*** Block opens ***

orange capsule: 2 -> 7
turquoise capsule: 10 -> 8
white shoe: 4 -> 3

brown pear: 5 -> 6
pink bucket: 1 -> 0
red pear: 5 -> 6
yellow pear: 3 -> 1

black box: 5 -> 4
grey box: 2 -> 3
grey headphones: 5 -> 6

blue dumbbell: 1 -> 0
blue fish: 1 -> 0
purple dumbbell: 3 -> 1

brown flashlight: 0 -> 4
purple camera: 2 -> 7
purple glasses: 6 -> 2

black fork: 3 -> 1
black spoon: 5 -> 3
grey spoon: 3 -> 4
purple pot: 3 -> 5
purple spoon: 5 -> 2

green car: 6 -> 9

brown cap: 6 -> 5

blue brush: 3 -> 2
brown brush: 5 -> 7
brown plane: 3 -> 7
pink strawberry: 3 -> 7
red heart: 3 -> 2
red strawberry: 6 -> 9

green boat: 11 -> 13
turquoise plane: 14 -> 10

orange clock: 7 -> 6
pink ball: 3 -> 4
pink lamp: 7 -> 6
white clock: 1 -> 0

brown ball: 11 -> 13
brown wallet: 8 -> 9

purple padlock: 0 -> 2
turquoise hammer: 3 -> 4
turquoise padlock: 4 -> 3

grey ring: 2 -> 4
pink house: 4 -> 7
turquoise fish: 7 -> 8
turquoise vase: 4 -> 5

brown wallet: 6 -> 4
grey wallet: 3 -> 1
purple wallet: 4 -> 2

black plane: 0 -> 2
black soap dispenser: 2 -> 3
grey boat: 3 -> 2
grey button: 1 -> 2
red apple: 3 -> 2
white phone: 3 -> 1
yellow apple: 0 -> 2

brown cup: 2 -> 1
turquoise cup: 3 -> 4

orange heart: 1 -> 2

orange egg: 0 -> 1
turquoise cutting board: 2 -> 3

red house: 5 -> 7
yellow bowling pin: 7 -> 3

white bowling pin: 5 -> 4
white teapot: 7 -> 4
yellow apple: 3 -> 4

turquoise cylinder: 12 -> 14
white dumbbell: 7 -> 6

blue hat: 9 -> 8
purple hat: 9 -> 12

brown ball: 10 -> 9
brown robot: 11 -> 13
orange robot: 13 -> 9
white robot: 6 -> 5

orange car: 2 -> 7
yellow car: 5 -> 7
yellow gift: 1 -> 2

*** Block closes ***

• _Exercise objective_
Give back the line containing "turquoise cylinder: 12 -> 14" and all the lines after it through the end of the records, unchanged.

• _Result of this task_
turquoise cylinder: 12 -> 14
white dumbbell: 7 -> 6

blue hat: 9 -> 8
purple hat: 9 -> 12

brown ball: 10 -> 9
brown robot: 11 -> 13
orange robot: 13 -> 9
white robot: 6 -> 5

orange car: 2 -> 7
yellow car: 5 -> 7
yellow gift: 1 -> 2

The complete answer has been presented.